Write the records out again. Match them exactly.

◆ ◆ ◆ ◆

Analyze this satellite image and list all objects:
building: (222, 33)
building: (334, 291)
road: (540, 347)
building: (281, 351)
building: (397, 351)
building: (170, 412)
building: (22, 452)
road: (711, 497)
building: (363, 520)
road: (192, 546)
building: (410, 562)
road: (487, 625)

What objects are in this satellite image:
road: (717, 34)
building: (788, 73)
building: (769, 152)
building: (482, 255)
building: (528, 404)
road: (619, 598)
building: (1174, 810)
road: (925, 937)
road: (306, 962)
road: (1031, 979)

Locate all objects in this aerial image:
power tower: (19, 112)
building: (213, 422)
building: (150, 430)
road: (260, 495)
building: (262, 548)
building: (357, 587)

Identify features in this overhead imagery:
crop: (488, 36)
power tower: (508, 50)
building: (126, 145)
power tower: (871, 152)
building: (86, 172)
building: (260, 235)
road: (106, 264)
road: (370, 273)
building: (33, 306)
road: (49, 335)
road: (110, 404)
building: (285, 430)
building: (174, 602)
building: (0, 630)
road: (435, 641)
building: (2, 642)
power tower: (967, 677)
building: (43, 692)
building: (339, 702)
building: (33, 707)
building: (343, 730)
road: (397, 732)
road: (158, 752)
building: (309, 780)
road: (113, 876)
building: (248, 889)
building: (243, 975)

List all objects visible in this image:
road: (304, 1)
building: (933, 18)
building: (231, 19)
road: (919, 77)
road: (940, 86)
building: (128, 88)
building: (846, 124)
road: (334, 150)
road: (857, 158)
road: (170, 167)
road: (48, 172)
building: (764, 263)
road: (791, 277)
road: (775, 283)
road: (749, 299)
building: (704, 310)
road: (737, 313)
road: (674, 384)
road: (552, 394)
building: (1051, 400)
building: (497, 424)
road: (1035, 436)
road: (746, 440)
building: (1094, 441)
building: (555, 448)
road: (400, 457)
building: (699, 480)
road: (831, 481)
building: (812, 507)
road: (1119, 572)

◆ ◆ ◆ ◆

● **WRITTEN REPLY**:
Analyze this satellite image and list all objects:
building: (222, 33)
building: (334, 291)
road: (540, 347)
building: (281, 351)
building: (397, 351)
building: (170, 412)
building: (22, 452)
road: (711, 497)
building: (363, 520)
road: (192, 546)
building: (410, 562)
road: (487, 625)

What objects are in this satellite image:
road: (717, 34)
building: (788, 73)
building: (769, 152)
building: (482, 255)
building: (528, 404)
road: (619, 598)
building: (1174, 810)
road: (925, 937)
road: (306, 962)
road: (1031, 979)

Locate all objects in this aerial image:
power tower: (19, 112)
building: (213, 422)
building: (150, 430)
road: (260, 495)
building: (262, 548)
building: (357, 587)

Identify features in this overhead imagery:
crop: (488, 36)
power tower: (508, 50)
building: (126, 145)
power tower: (871, 152)
building: (86, 172)
building: (260, 235)
road: (106, 264)
road: (370, 273)
building: (33, 306)
road: (49, 335)
road: (110, 404)
building: (285, 430)
building: (174, 602)
building: (0, 630)
road: (435, 641)
building: (2, 642)
power tower: (967, 677)
building: (43, 692)
building: (339, 702)
building: (33, 707)
building: (343, 730)
road: (397, 732)
road: (158, 752)
building: (309, 780)
road: (113, 876)
building: (248, 889)
building: (243, 975)

List all objects visible in this image:
road: (304, 1)
building: (933, 18)
building: (231, 19)
road: (919, 77)
road: (940, 86)
building: (128, 88)
building: (846, 124)
road: (334, 150)
road: (857, 158)
road: (170, 167)
road: (48, 172)
building: (764, 263)
road: (791, 277)
road: (775, 283)
road: (749, 299)
building: (704, 310)
road: (737, 313)
road: (674, 384)
road: (552, 394)
building: (1051, 400)
building: (497, 424)
road: (1035, 436)
road: (746, 440)
building: (1094, 441)
building: (555, 448)
road: (400, 457)
building: (699, 480)
road: (831, 481)
building: (812, 507)
road: (1119, 572)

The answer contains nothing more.